Start of Input data
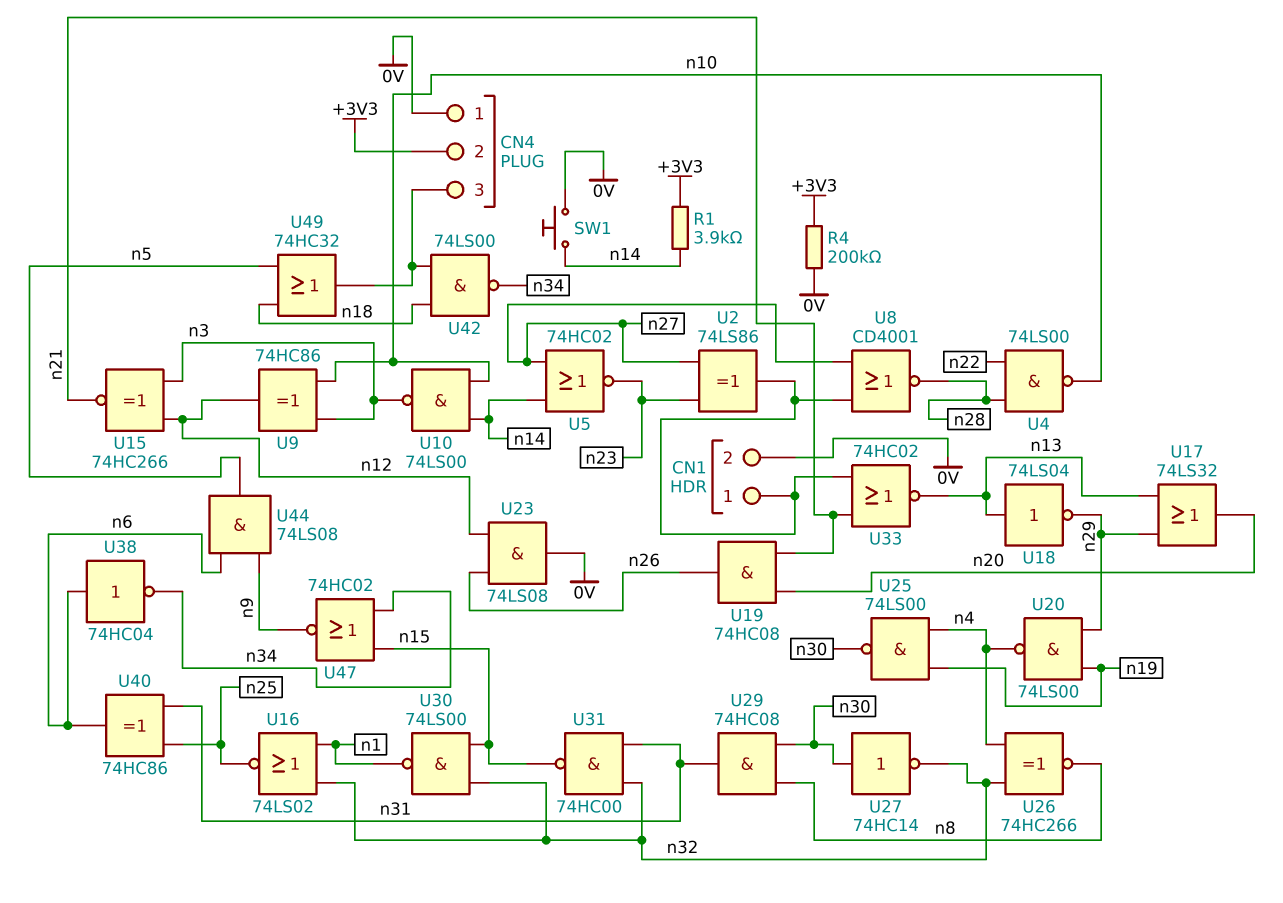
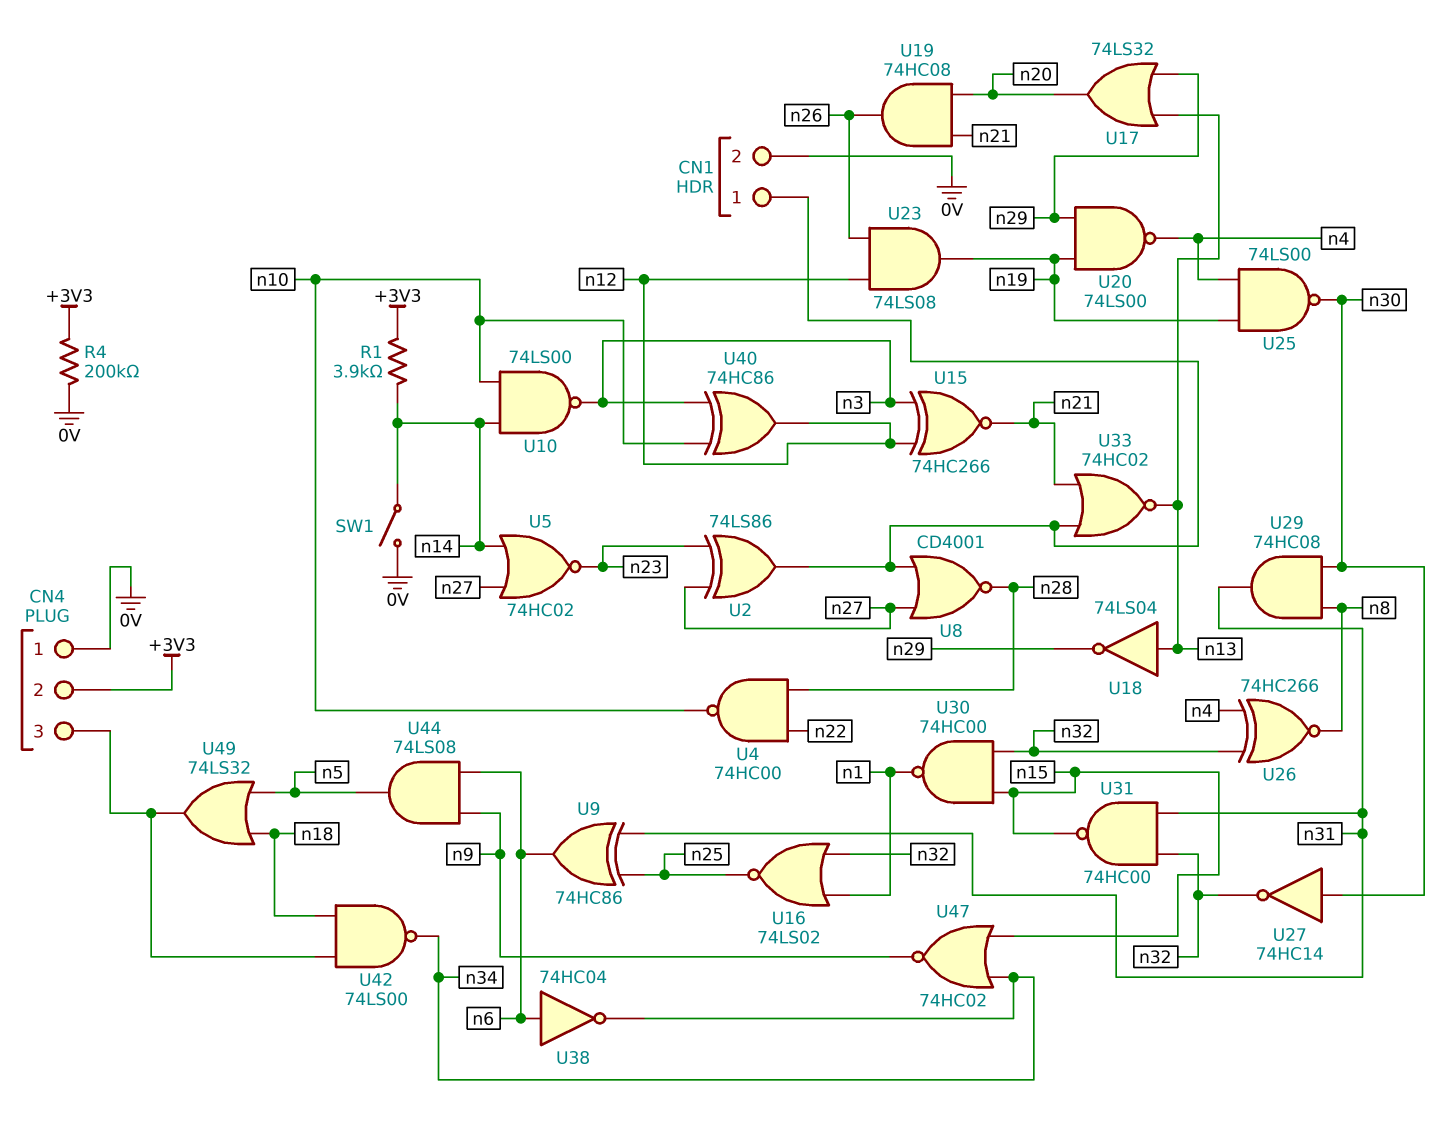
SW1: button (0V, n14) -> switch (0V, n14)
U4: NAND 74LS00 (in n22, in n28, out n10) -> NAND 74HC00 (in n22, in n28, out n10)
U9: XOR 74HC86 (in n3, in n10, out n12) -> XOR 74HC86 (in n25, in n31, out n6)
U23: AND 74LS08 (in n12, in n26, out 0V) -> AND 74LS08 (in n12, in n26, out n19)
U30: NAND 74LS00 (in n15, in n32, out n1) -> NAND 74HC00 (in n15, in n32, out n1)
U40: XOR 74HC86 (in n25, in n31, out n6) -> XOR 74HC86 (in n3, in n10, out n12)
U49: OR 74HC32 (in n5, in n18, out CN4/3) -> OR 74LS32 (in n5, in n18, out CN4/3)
End of Input data
Task: Give all the entries again exactly, dropping each picture.

Answer box:
SW1: button (0V, n14) -> switch (0V, n14)
U4: NAND 74LS00 (in n22, in n28, out n10) -> NAND 74HC00 (in n22, in n28, out n10)
U9: XOR 74HC86 (in n3, in n10, out n12) -> XOR 74HC86 (in n25, in n31, out n6)
U23: AND 74LS08 (in n12, in n26, out 0V) -> AND 74LS08 (in n12, in n26, out n19)
U30: NAND 74LS00 (in n15, in n32, out n1) -> NAND 74HC00 (in n15, in n32, out n1)
U40: XOR 74HC86 (in n25, in n31, out n6) -> XOR 74HC86 (in n3, in n10, out n12)
U49: OR 74HC32 (in n5, in n18, out CN4/3) -> OR 74LS32 (in n5, in n18, out CN4/3)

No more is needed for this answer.